> _EXERCISE AIM_
This exercise requires an exact copy of each line from the one containing "orange cone [445,239,495,302]" down to the last line below.

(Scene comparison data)
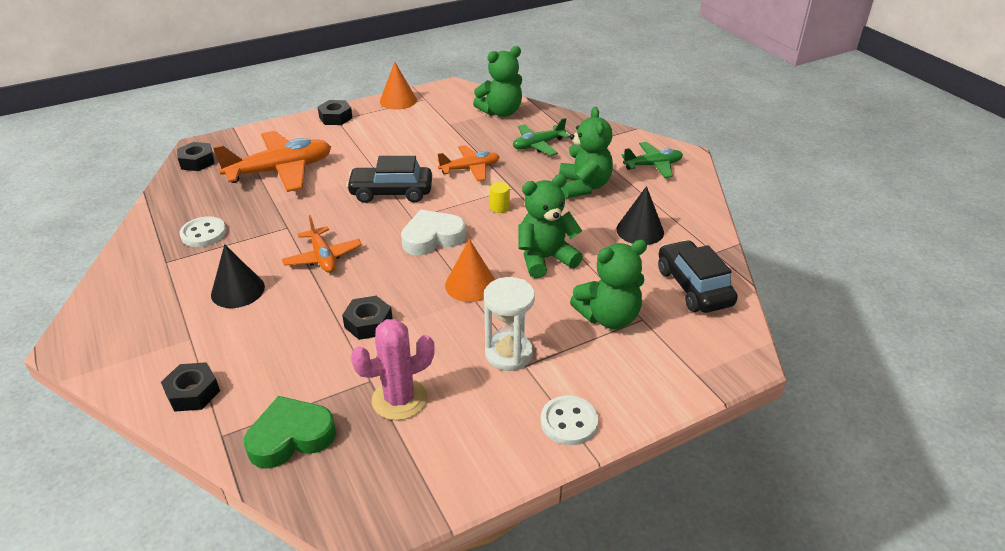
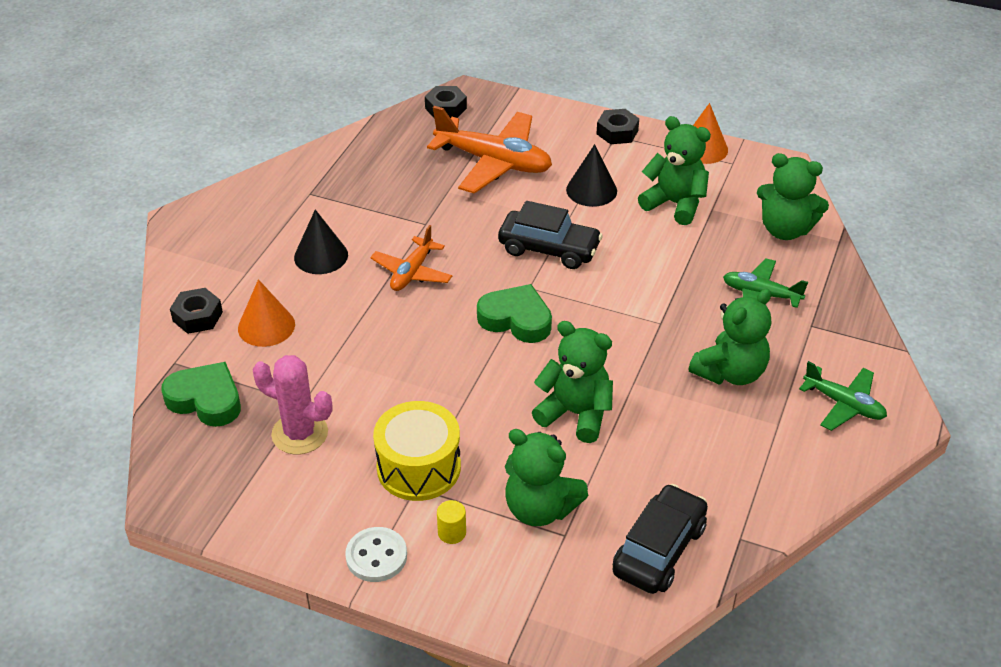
camera: 50 degrees right, 5 degrees up
white button [179,216,226,247] -> none
black nut [342,296,393,340] -> none
black car [346,156,432,203] -> black car turned 150 degrees clockwise [498,201,603,269]
white heart [401,210,466,256] -> green heart [477,284,552,343]
orange plane [438,145,499,181] -> none
orange cone [445,239,495,302] -> orange cone moved to [238,279,295,347]
white hourglass [484,277,535,371] -> yellow drum [373,401,461,501]
yellow cylinder [490,182,510,213] -> yellow cylinder moved to [437,500,466,544]
black cone [616,186,664,245] -> black cone moved to [566,144,617,207]
none -> green teddy bear [638,116,711,225]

> _SOLUTION_
orange cone [445,239,495,302] -> orange cone moved to [238,279,295,347]
white hourglass [484,277,535,371] -> yellow drum [373,401,461,501]
yellow cylinder [490,182,510,213] -> yellow cylinder moved to [437,500,466,544]
black cone [616,186,664,245] -> black cone moved to [566,144,617,207]
none -> green teddy bear [638,116,711,225]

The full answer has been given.